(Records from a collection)
-=-=-=-=-

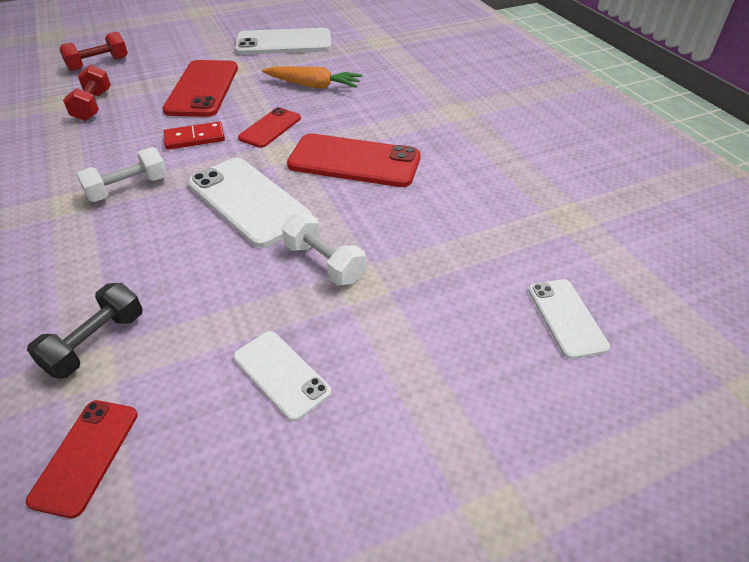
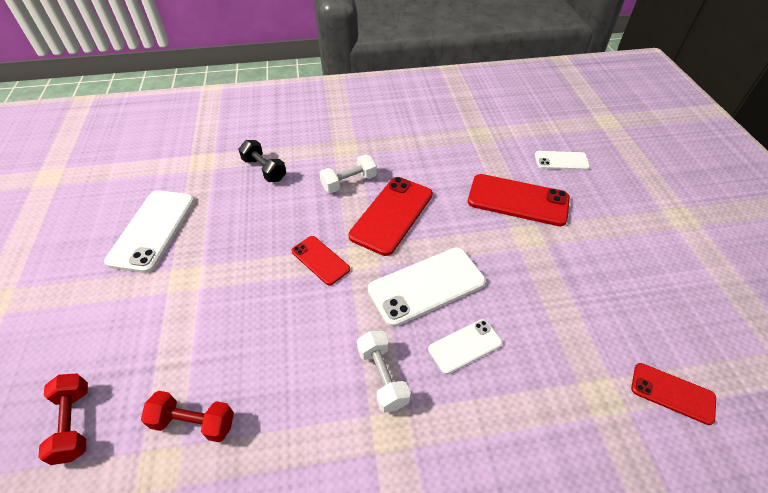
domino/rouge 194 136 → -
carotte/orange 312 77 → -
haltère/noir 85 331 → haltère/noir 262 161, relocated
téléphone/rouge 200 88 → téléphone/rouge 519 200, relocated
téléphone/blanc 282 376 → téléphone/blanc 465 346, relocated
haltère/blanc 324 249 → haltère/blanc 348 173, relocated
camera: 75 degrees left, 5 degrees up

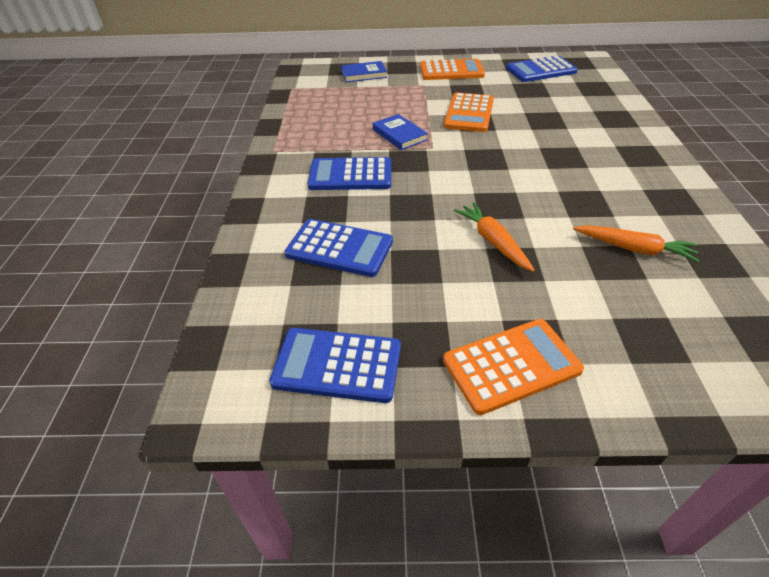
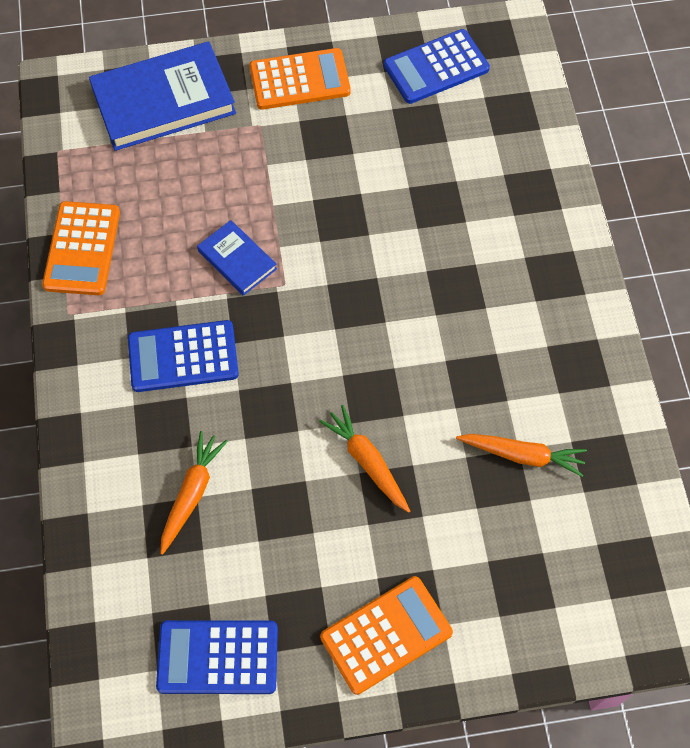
calculatrice/orange 469 112 → calculatrice/orange 81 248, relocated
calculatrice/bleu 338 248 → carotte/orange 194 493
livre/bleu 364 71 → livre/bleu 162 96, x1.93
camera: 10 degrees left, 20 degrees up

-=-=-=-=-

* THE PROBLEM
Which lines of the data include "haltère"? Copy each of them.

* OUTPUT FOR THIS TASK
haltère/noir 85 331 → haltère/noir 262 161, relocated
haltère/blanc 324 249 → haltère/blanc 348 173, relocated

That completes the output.